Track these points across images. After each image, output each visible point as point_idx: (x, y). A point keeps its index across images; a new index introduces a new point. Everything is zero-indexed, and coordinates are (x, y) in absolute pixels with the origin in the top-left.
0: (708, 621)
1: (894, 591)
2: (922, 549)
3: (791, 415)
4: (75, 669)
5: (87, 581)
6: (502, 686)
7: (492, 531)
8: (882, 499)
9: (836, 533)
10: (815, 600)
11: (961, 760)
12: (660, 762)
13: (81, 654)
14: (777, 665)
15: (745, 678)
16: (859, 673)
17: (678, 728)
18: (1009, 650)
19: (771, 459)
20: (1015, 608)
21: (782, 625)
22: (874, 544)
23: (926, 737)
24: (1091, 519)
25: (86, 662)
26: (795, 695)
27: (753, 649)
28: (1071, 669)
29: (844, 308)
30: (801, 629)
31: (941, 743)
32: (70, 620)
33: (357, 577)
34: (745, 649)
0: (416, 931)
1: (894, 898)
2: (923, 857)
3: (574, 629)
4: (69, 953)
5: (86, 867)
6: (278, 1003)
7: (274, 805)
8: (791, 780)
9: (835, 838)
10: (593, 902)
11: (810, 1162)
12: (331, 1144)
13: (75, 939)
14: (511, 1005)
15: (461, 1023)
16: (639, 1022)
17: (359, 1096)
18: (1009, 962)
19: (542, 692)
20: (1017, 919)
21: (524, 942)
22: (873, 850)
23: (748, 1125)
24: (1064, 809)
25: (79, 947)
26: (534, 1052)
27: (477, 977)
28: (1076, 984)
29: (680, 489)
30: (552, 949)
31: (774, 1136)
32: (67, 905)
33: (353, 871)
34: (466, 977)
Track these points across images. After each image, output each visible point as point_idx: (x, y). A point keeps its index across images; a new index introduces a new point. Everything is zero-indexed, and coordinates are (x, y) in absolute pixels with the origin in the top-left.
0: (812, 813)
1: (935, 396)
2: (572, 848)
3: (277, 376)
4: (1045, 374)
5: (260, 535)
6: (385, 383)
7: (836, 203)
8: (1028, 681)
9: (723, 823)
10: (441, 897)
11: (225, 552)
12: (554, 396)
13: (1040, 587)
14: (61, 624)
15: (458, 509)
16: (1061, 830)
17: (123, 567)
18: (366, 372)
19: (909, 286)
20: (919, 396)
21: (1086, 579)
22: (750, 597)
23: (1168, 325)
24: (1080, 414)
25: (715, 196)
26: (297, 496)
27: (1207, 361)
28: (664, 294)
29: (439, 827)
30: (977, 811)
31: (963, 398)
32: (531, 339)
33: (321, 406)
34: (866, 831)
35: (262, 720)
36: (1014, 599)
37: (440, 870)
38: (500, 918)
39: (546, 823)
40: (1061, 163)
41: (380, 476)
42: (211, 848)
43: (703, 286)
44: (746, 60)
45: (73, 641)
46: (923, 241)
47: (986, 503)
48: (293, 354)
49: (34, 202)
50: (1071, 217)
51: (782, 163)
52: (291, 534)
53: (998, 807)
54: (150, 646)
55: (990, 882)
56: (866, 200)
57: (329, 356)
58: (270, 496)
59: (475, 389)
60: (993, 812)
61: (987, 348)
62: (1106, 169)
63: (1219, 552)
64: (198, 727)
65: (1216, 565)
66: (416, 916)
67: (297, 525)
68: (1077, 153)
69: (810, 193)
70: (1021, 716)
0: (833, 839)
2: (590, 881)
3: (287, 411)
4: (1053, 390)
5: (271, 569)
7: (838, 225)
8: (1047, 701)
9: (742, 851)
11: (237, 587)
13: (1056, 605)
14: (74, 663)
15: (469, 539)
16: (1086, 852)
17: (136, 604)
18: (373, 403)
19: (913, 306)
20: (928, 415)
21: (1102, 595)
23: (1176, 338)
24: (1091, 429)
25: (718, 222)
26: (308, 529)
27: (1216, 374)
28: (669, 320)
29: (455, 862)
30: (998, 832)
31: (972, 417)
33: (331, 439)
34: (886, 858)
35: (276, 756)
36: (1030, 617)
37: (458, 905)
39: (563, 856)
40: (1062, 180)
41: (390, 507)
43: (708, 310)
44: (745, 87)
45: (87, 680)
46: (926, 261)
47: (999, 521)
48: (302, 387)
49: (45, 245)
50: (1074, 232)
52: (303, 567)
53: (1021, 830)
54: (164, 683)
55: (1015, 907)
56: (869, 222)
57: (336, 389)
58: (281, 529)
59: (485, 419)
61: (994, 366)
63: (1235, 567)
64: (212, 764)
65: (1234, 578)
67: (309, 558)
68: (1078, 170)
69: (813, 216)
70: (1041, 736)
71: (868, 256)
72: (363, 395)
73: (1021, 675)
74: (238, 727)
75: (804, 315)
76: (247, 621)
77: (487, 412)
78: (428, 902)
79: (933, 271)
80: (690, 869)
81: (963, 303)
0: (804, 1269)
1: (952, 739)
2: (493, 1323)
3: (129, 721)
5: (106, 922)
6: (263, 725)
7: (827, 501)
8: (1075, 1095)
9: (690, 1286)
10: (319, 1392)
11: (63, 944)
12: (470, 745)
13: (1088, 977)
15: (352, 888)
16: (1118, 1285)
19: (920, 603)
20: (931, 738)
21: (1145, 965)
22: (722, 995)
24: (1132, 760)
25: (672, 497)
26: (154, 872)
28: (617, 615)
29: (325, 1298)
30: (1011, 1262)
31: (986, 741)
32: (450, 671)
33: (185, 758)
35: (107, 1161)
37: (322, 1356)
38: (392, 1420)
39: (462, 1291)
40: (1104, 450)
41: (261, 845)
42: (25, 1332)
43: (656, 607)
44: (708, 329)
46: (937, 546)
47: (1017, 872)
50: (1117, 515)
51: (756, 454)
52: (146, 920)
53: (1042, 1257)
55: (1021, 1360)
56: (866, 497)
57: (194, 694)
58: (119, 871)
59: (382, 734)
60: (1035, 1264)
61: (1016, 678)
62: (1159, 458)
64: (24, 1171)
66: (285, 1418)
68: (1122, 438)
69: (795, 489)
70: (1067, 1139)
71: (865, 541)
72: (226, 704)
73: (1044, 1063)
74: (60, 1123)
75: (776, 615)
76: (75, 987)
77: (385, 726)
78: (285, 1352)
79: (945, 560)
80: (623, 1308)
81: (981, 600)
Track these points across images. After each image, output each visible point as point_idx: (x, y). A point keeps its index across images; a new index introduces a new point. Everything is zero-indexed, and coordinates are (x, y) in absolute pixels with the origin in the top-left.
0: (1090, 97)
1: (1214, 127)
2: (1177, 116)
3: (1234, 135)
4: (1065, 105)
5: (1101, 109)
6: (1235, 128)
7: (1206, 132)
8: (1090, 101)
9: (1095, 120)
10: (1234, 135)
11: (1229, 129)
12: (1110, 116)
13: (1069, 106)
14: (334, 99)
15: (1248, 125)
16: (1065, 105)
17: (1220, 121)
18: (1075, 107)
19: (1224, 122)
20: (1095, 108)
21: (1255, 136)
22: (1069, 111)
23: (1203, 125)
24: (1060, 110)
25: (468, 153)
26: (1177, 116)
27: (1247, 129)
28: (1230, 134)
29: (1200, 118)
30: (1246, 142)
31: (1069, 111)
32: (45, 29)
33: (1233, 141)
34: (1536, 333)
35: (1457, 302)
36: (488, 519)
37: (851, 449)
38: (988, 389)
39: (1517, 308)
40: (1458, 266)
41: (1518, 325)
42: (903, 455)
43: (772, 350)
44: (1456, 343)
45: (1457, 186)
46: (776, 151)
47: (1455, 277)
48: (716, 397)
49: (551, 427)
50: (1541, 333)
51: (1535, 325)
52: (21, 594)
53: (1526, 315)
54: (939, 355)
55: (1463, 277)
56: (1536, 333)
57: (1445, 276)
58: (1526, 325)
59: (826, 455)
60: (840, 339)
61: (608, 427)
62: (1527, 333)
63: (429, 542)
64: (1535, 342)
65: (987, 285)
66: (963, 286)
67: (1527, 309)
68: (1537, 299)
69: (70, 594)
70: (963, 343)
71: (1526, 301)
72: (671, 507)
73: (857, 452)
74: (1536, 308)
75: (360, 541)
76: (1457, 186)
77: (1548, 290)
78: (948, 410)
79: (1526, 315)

- - - - -

• **Task prompt**: Render the lines from the start of the rows up to and including the line with "18: (1009, 962)" as a Markdown table with the columns Line no. and Text. Number each line and leave out any blank lines.

• **Task response**:
| Line no. | Text |
|---|---|
| 1 | Track these points across images. After each image, output each visible point as point_idx: (x, y). A point keeps its index across images; a new index introduces a new point. Everything is zero-indexed, and coordinates are (x, y) in absolute pixels with the origin in the top-left. |
| 2 | 0: (708, 621) |
| 3 | 1: (894, 591) |
| 4 | 2: (922, 549) |
| 5 | 3: (791, 415) |
| 6 | 4: (75, 669) |
| 7 | 5: (87, 581) |
| 8 | 6: (502, 686) |
| 9 | 7: (492, 531) |
| 10 | 8: (882, 499) |
| 11 | 9: (836, 533) |
| 12 | 10: (815, 600) |
| 13 | 11: (961, 760) |
| 14 | 12: (660, 762) |
| 15 | 13: (81, 654) |
| 16 | 14: (777, 665) |
| 17 | 15: (745, 678) |
| 18 | 16: (859, 673) |
| 19 | 17: (678, 728) |
| 20 | 18: (1009, 650) |
| 21 | 19: (771, 459) |
| 22 | 20: (1015, 608) |
| 23 | 21: (782, 625) |
| 24 | 22: (874, 544) |
| 25 | 23: (926, 737) |
| 26 | 24: (1091, 519) |
| 27 | 25: (86, 662) |
| 28 | 26: (795, 695) |
| 29 | 27: (753, 649) |
| 30 | 28: (1071, 669) |
| 31 | 29: (844, 308) |
| 32 | 30: (801, 629) |
| 33 | 31: (941, 743) |
| 34 | 32: (70, 620) |
| 35 | 33: (357, 577) |
| 36 | 34: (745, 649) |
| 37 | 0: (416, 931) |
| 38 | 1: (894, 898) |
| 39 | 2: (923, 857) |
| 40 | 3: (574, 629) |
| 41 | 4: (69, 953) |
| 42 | 5: (86, 867) |
| 43 | 6: (278, 1003) |
| 44 | 7: (274, 805) |
| 45 | 8: (791, 780) |
| 46 | 9: (835, 838) |
| 47 | 10: (593, 902) |
| 48 | 11: (810, 1162) |
| 49 | 12: (331, 1144) |
| 50 | 13: (75, 939) |
| 51 | 14: (511, 1005) |
| 52 | 15: (461, 1023) |
| 53 | 16: (639, 1022) |
| 54 | 17: (359, 1096) |
| 55 | 18: (1009, 962) |